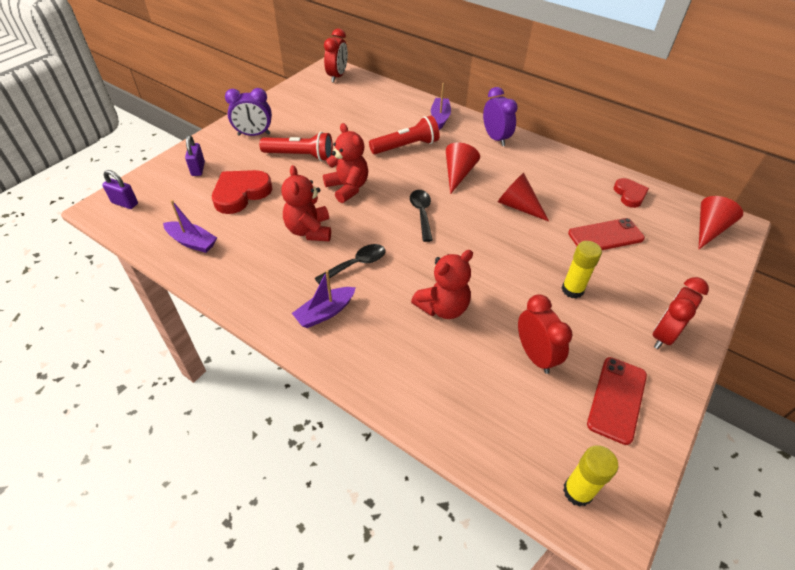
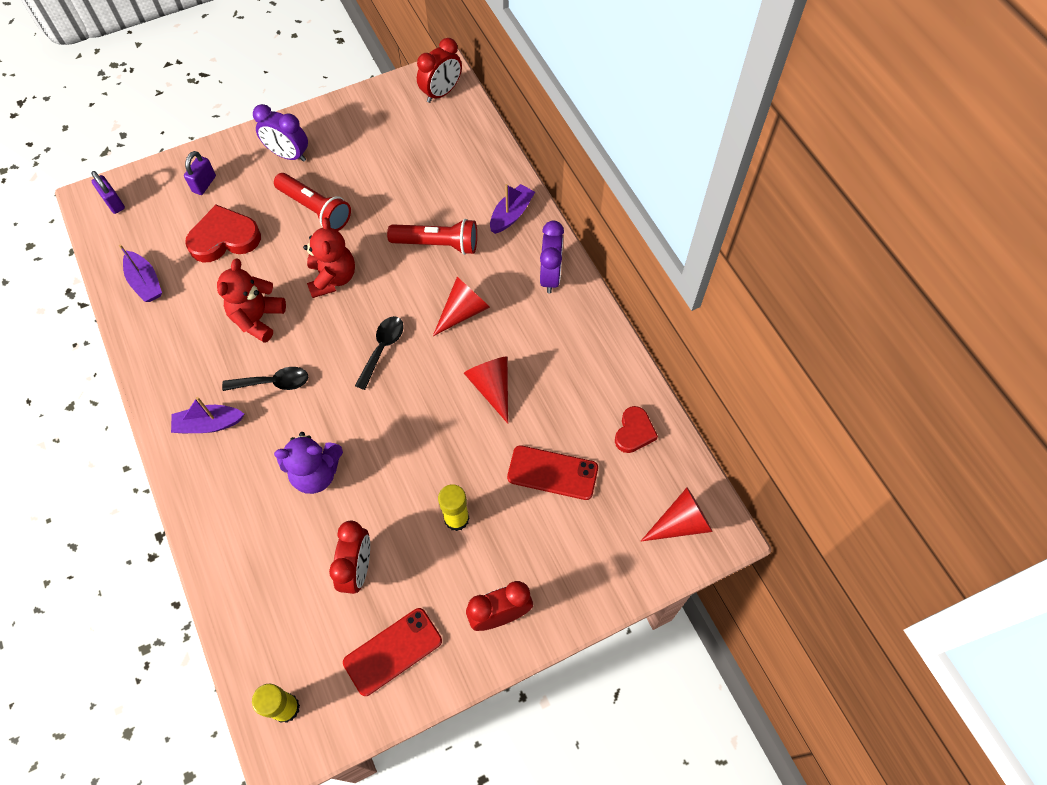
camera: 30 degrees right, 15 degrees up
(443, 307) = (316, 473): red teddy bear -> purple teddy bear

################

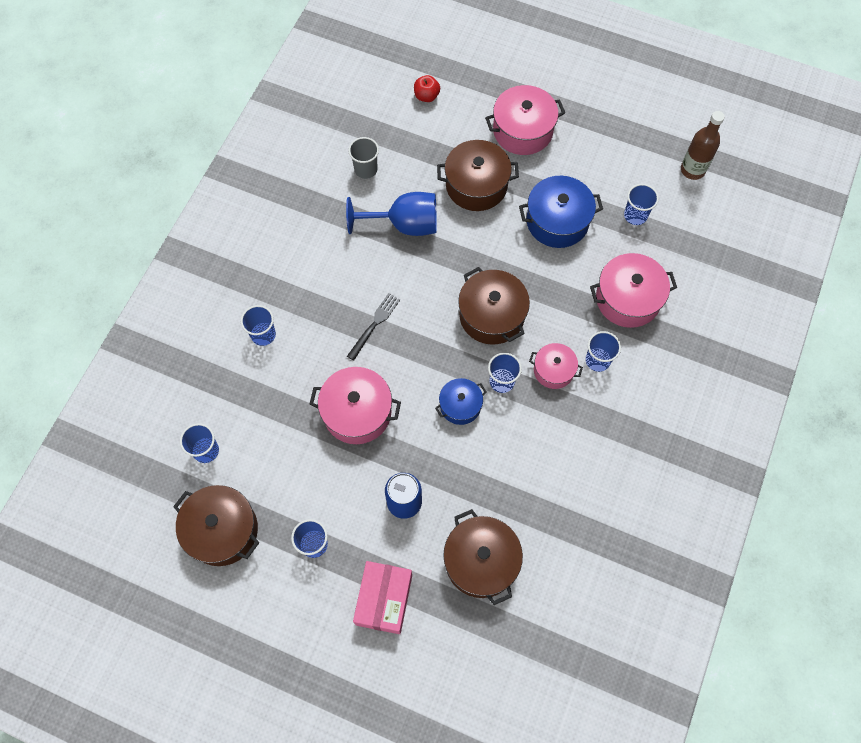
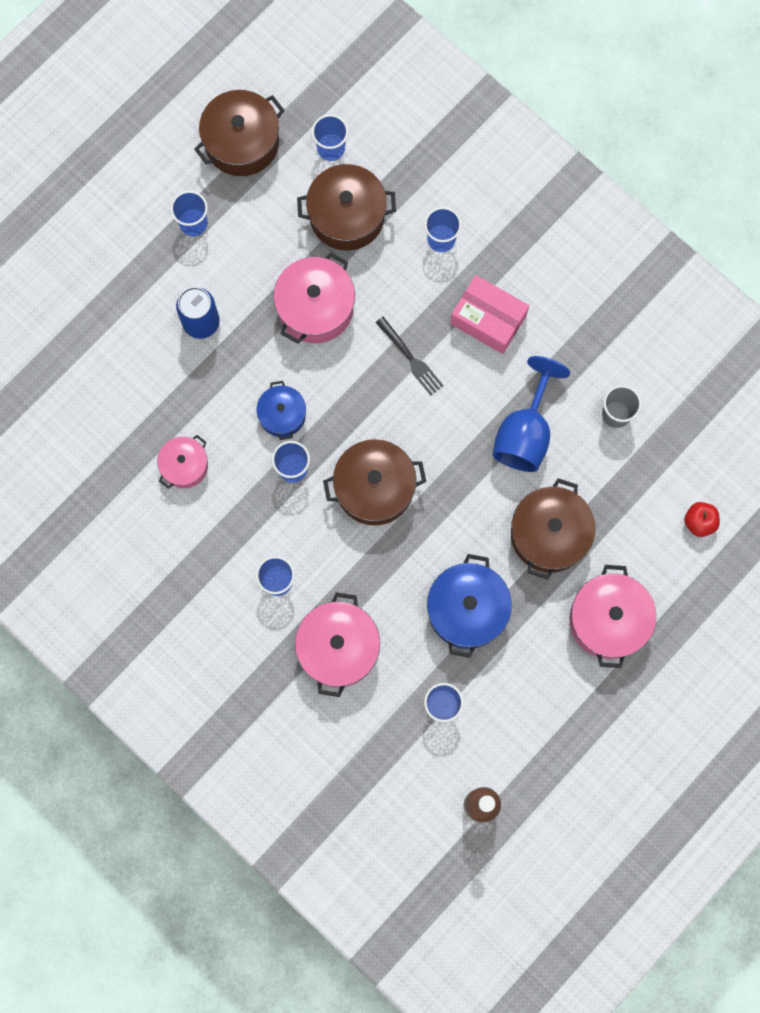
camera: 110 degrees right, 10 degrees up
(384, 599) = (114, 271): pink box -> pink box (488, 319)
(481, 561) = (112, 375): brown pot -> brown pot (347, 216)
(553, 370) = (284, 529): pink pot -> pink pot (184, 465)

################

● **Your objective**:
Go through the entries above and copy out every line that includes the word "pink".

● **Written response**:
(384, 599) = (114, 271): pink box -> pink box (488, 319)
(553, 370) = (284, 529): pink pot -> pink pot (184, 465)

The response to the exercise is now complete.